### Supplied material

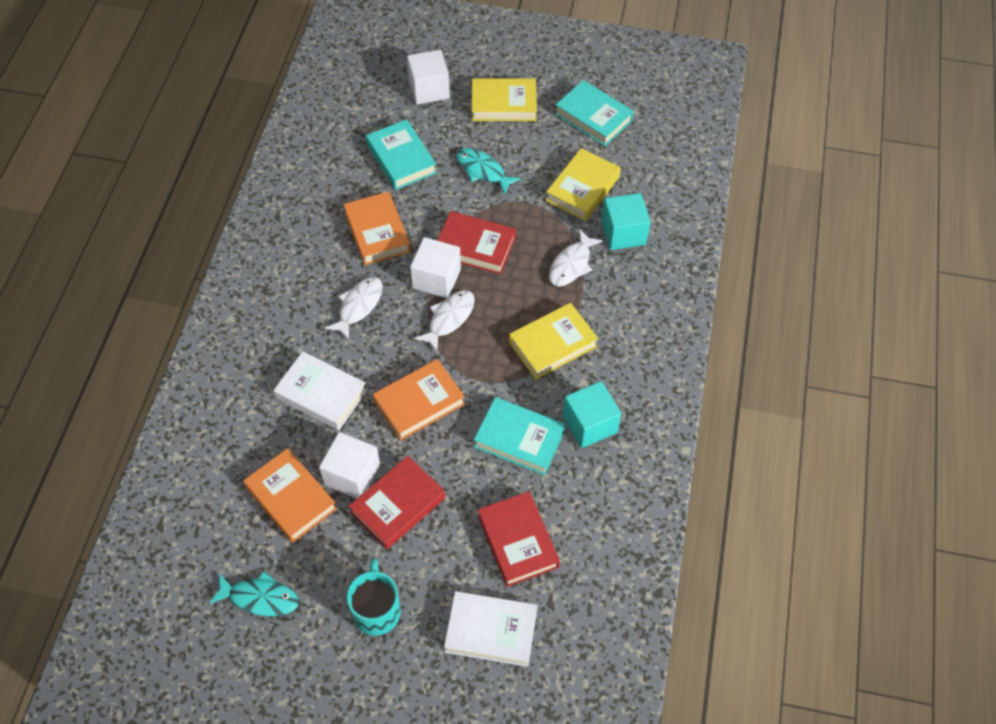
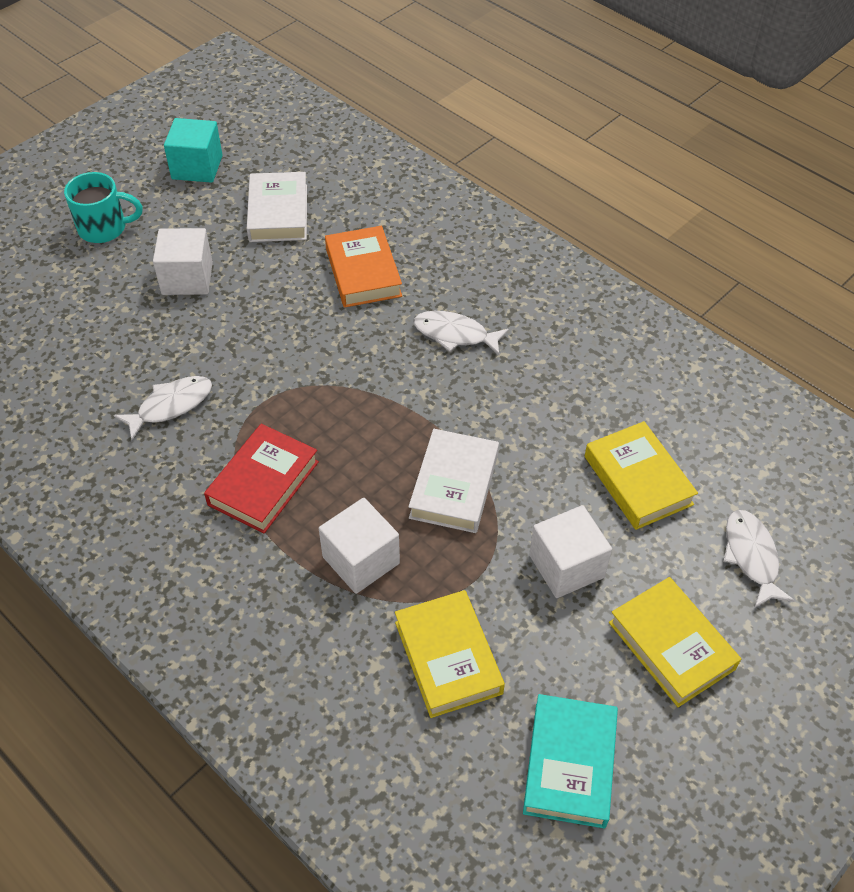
orange book: 3 -> 1
red book: 3 -> 1
turquoise book: 3 -> 1
turquoise cube: 2 -> 1
turquoise fish: 2 -> 0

######

## Task description
Using the records above, list each line that includes "book".

## Exercise result
orange book: 3 -> 1
red book: 3 -> 1
turquoise book: 3 -> 1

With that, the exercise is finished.